[Data excerpts]
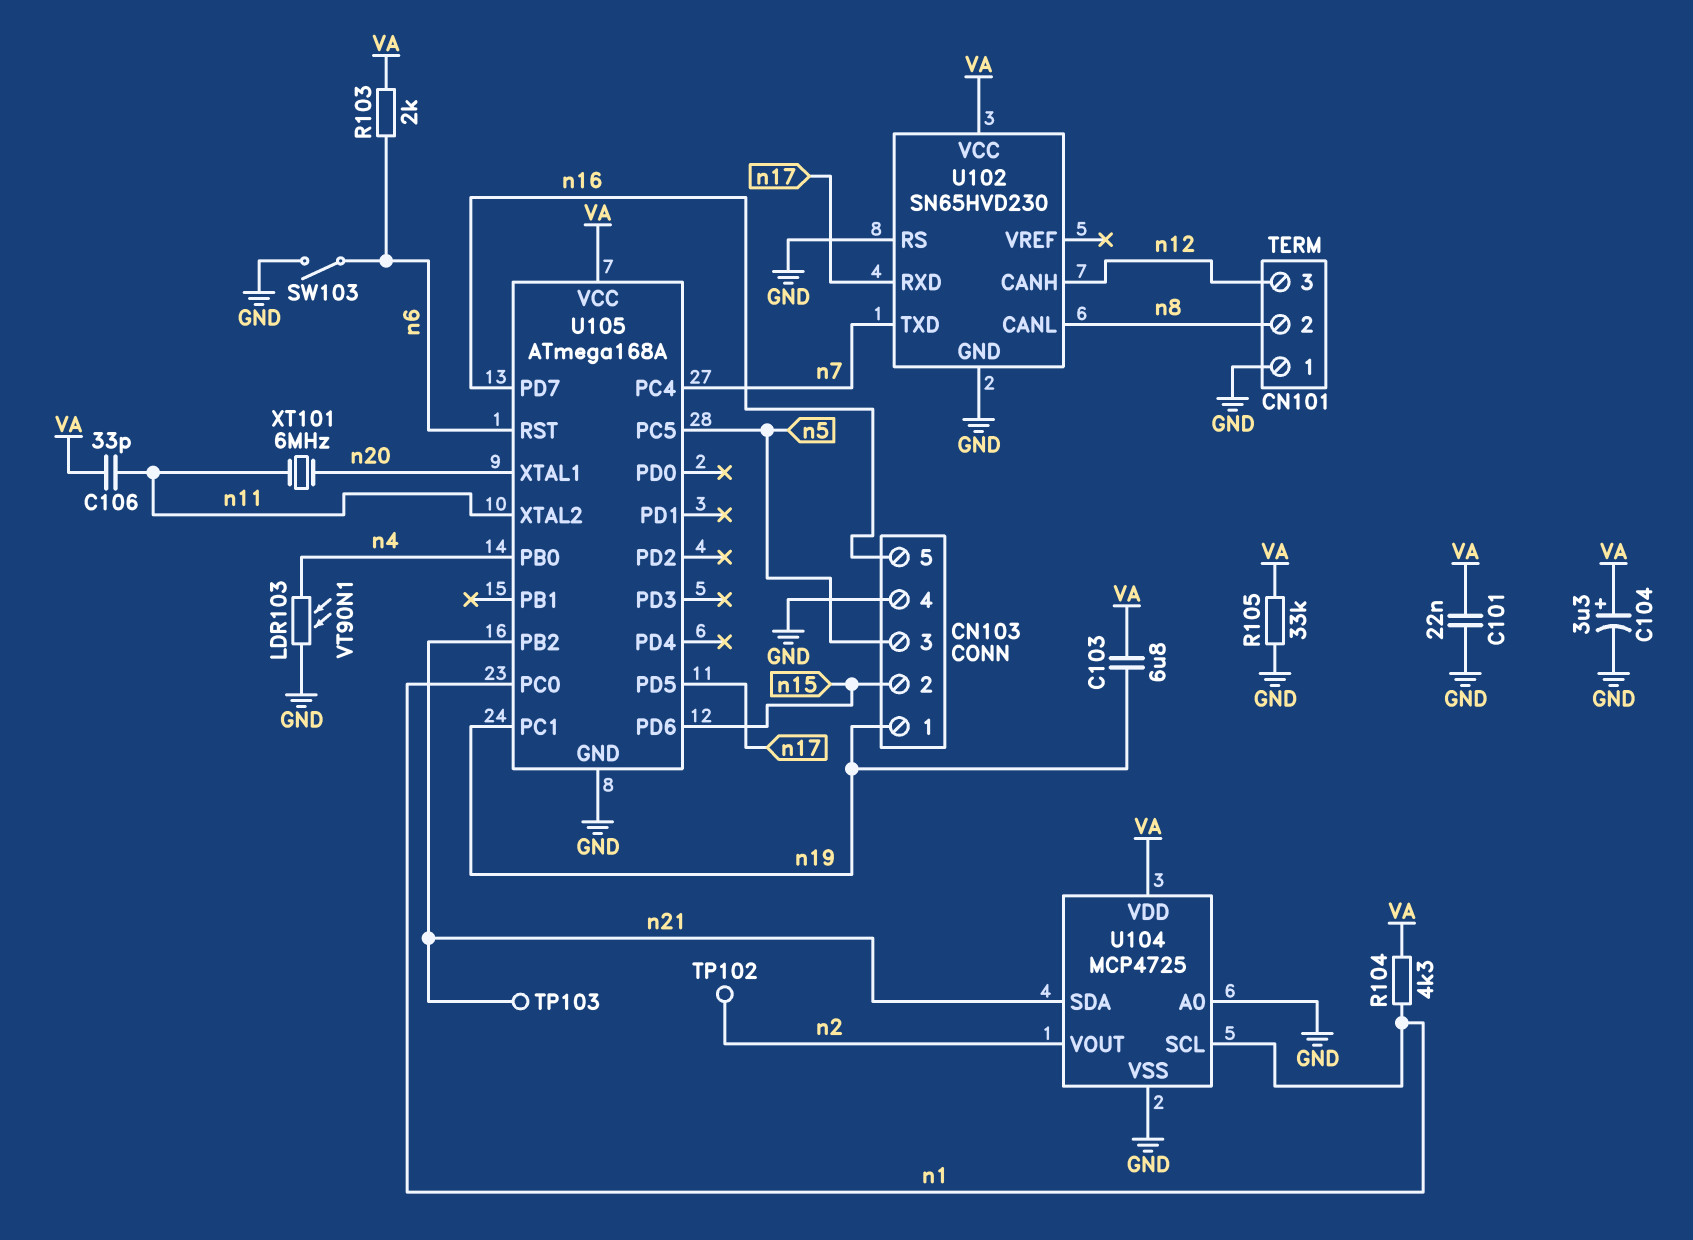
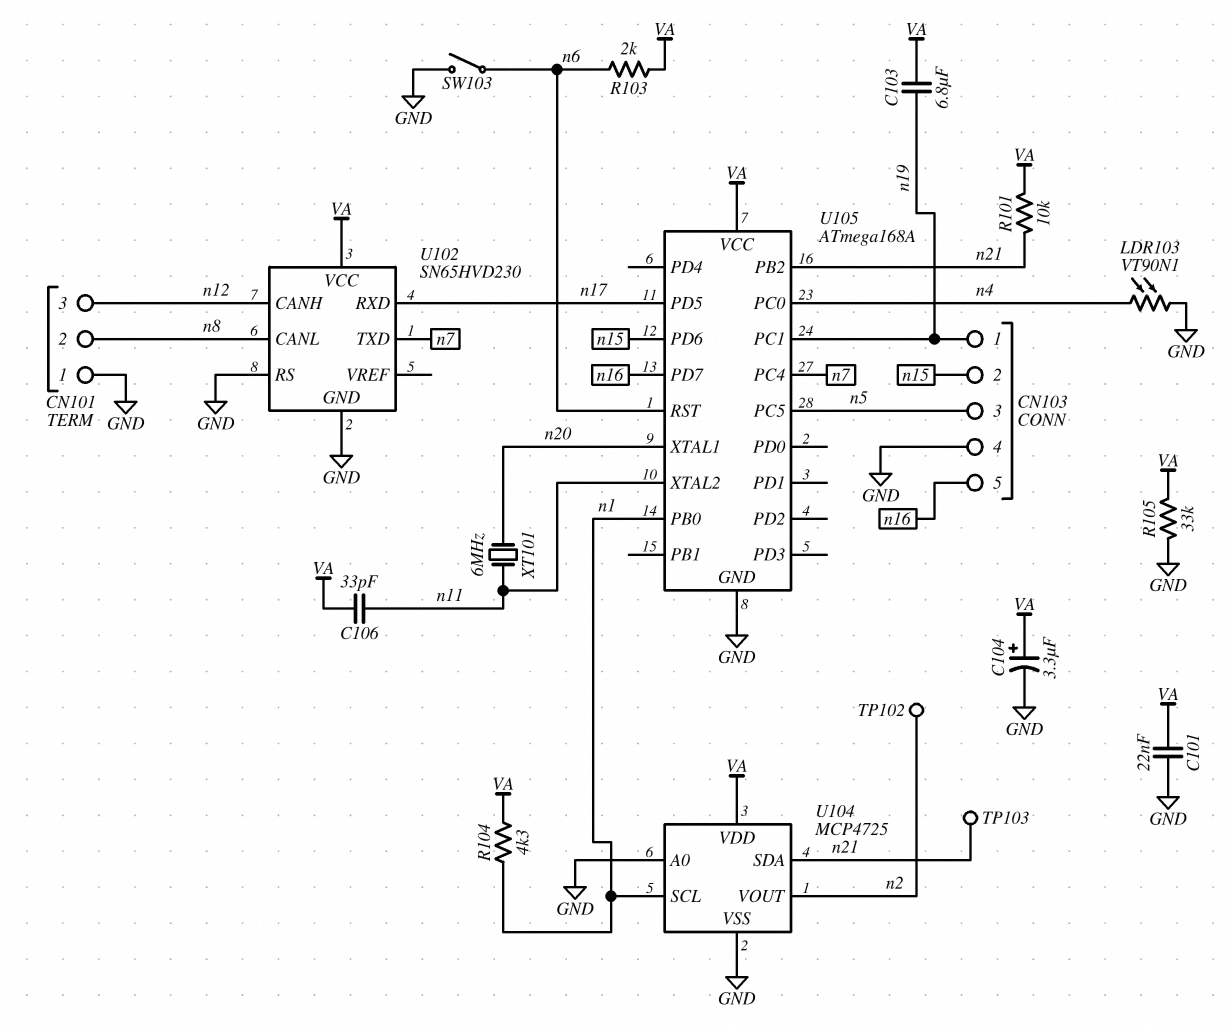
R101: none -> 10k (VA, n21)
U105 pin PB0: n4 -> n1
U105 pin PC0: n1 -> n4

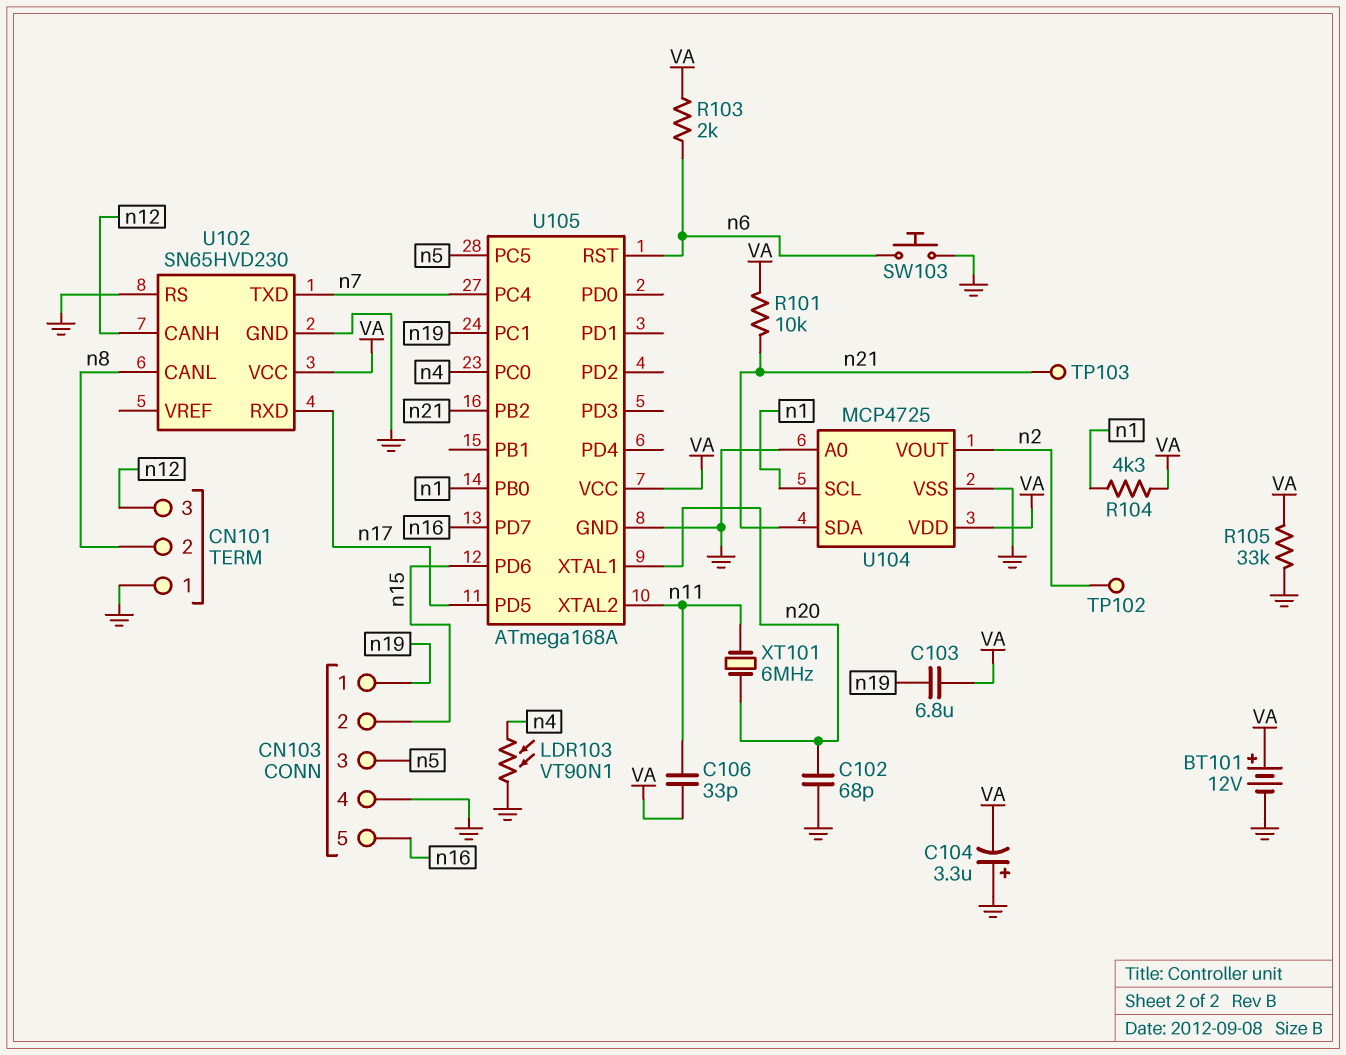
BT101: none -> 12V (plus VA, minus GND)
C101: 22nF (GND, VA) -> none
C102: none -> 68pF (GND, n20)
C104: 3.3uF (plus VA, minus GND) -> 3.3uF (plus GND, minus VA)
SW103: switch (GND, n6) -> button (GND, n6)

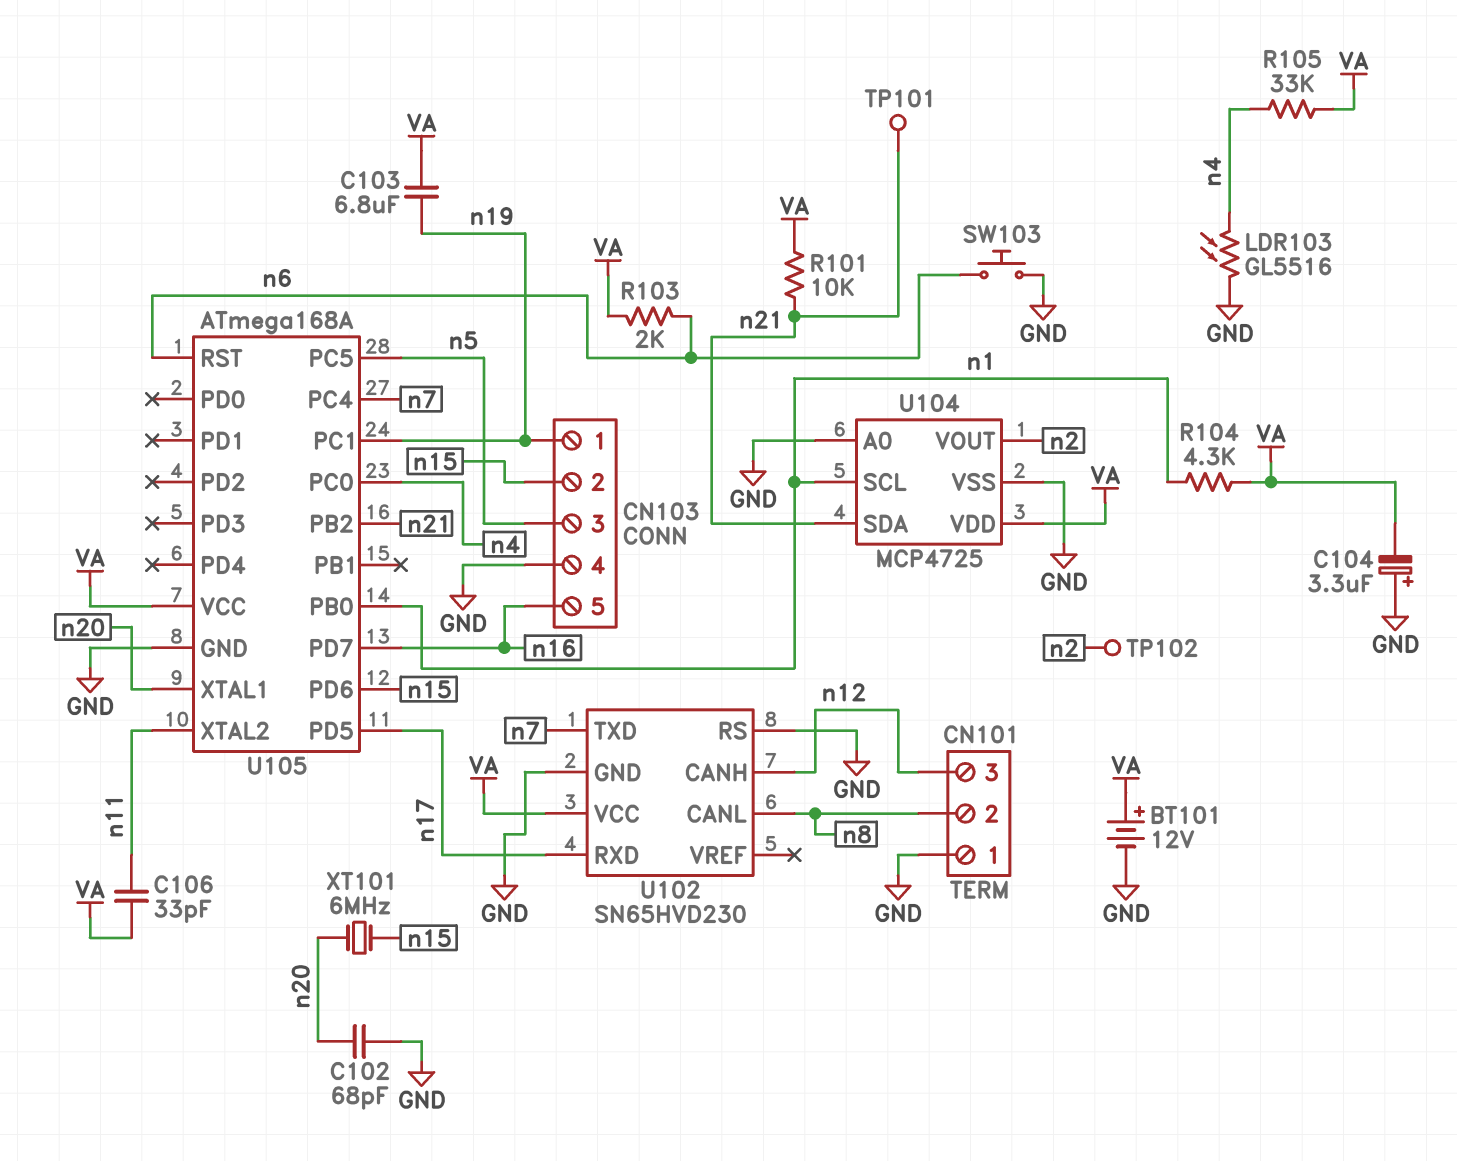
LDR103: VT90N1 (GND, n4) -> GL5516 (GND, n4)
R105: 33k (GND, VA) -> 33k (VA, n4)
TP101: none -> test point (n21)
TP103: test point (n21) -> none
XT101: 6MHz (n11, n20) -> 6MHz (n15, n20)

— Action item —
The word to look for is "plus"; copy out every line of the entries that holds it.

— Worked solution —
BT101: none -> 12V (plus VA, minus GND)
C104: 3.3uF (plus VA, minus GND) -> 3.3uF (plus GND, minus VA)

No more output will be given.